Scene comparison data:
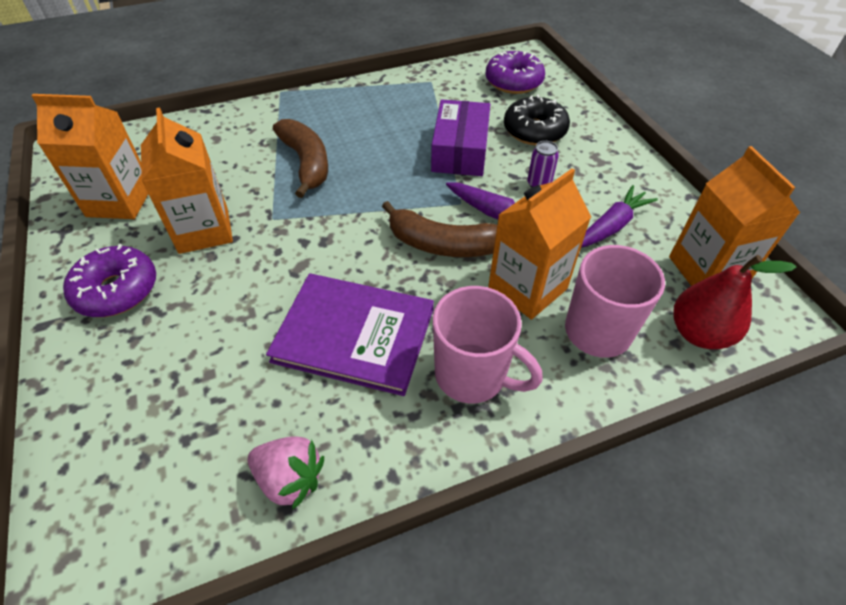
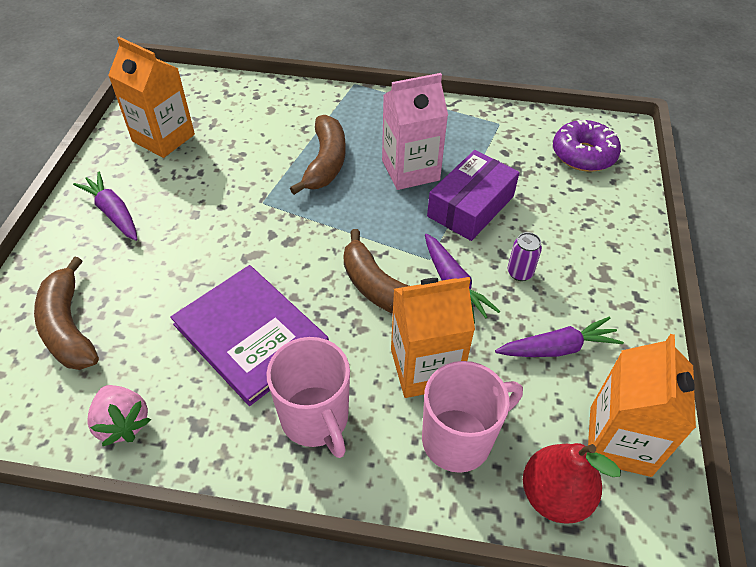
camera: 30 degrees right, 0 degrees up
(117, 290) = (113, 212): purple donut -> purple carrot
(152, 420) = (68, 327): none -> brown banana
(204, 230) = (204, 190): orange carton -> none
(387, 142) = (410, 170): none -> pink carton
(534, 131) = (561, 216): black donut -> none

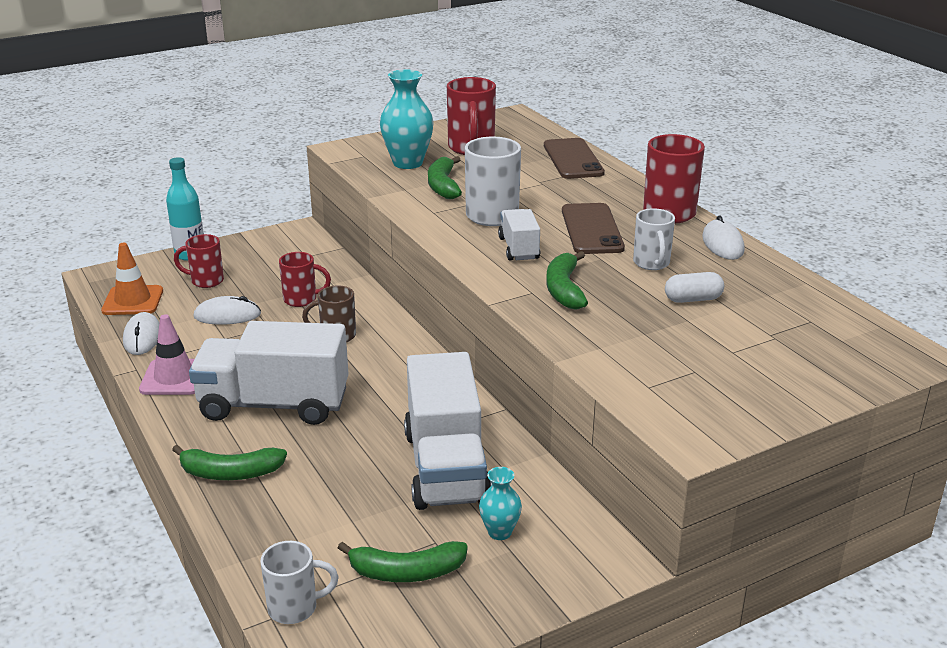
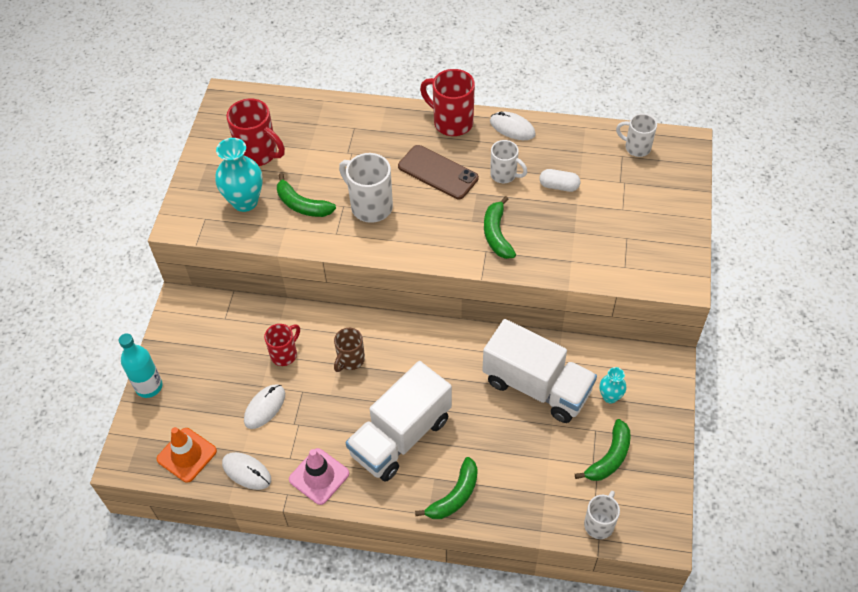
camera: 50 degrees left, 25 degrees up
(206, 281) = (201, 396): red mug -> none
(519, 248) = (428, 222): white truck -> none
(564, 289) = (497, 234): green banana -> green banana turned 45 degrees clockwise
(573, 159) = (333, 114): brown phone -> none
(693, 299) = (559, 186): white capsule -> white capsule turned 75 degrees clockwise
(841, 325) = (636, 147): none -> white mug

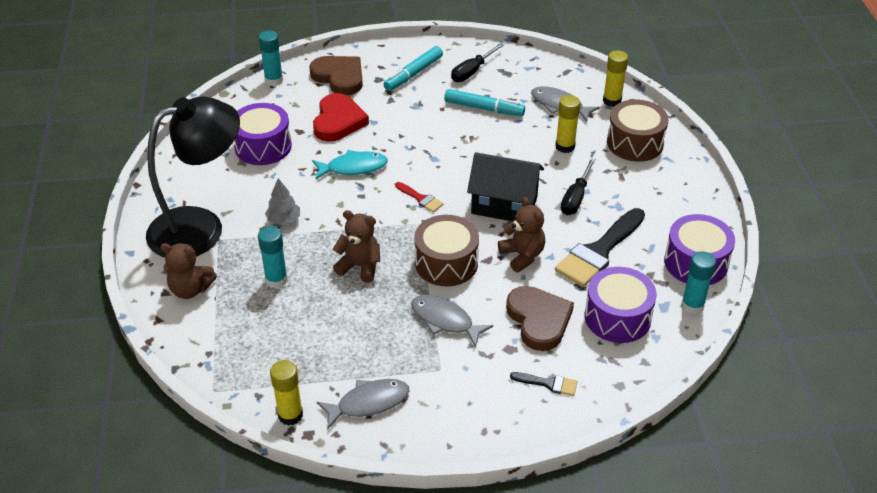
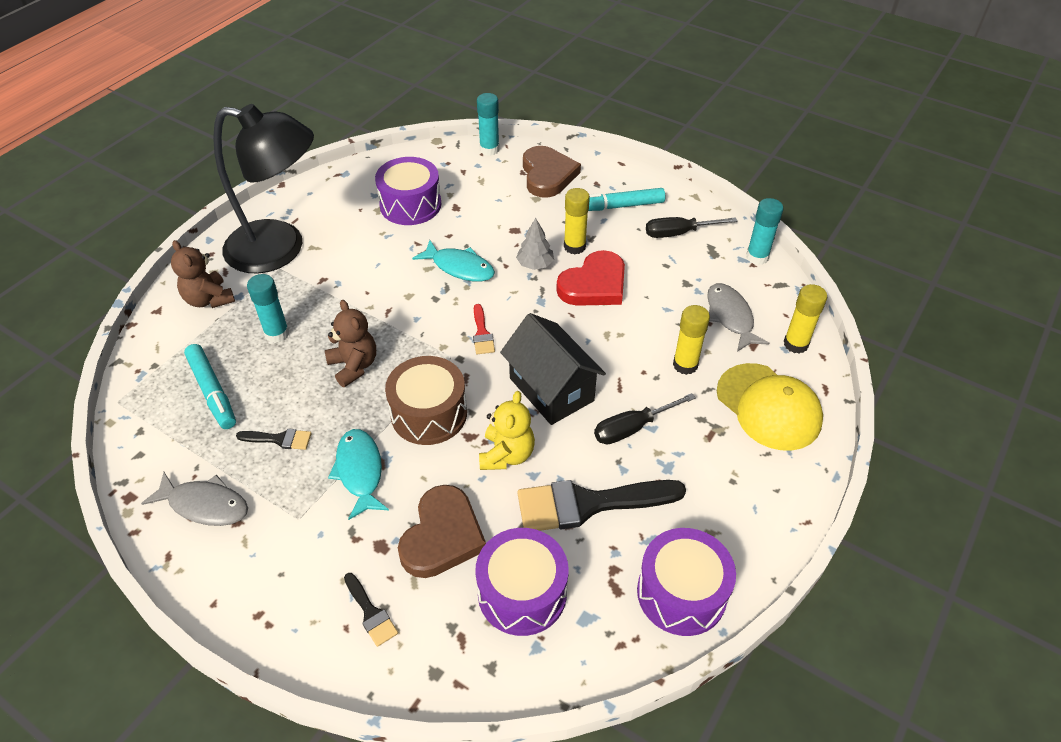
camera: 40 degrees right, 5 degrees up
(284, 220) = (347, 282): grey tree -> grey tree (535, 264)
(290, 415) = (138, 468): yellow glue stick -> yellow glue stick (574, 247)
(338, 121) = (498, 216): red heart -> red heart (594, 284)
(367, 337) = (279, 439): none -> black brush
(445, 320) = (360, 471): grey fish -> turquoise fish
(484, 108) = (647, 277): turquoise marker -> turquoise marker (212, 391)
(522, 255) = (507, 455): brown teddy bear -> yellow teddy bear
(635, 143) = (768, 407): brown drum -> yellow cap
(692, 305) = (618, 642): turquoise glue stick -> turquoise glue stick (757, 257)

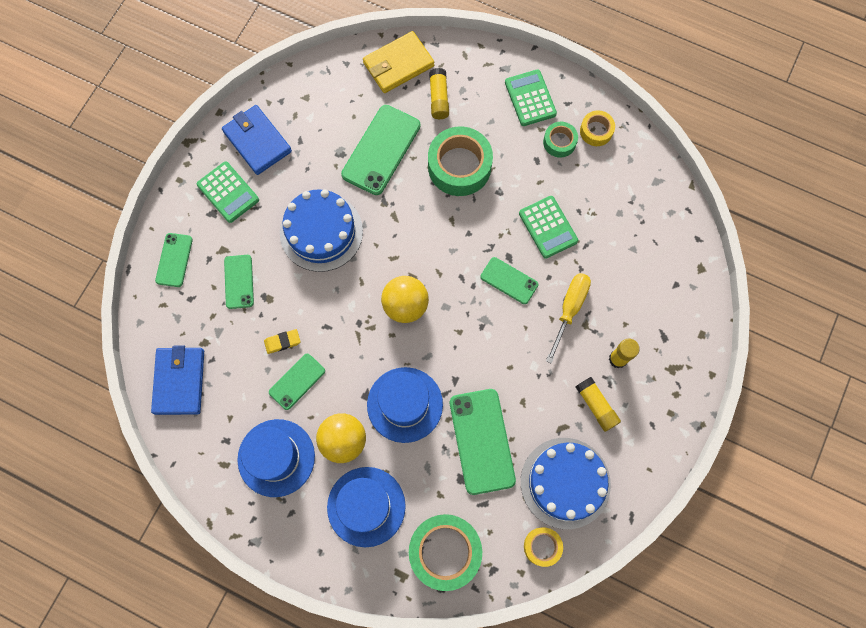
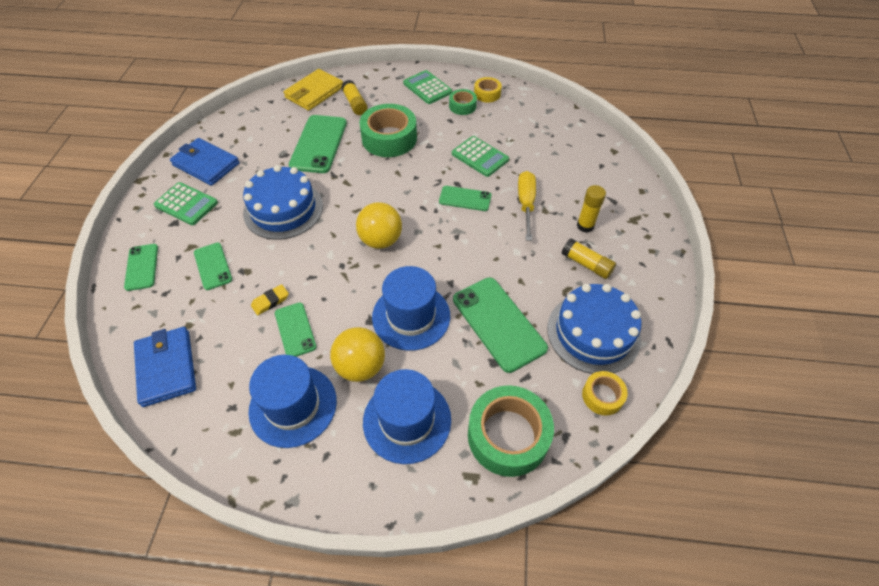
camera: 20 degrees left, 20 degrees down
(297, 381) = (295, 330): green phone -> green phone turned 45 degrees counterclockwise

EXERCISE:
The answer must be a single number: the count of lines in the data that contain the word "camera".

RESULT FOR THIS TASK:
4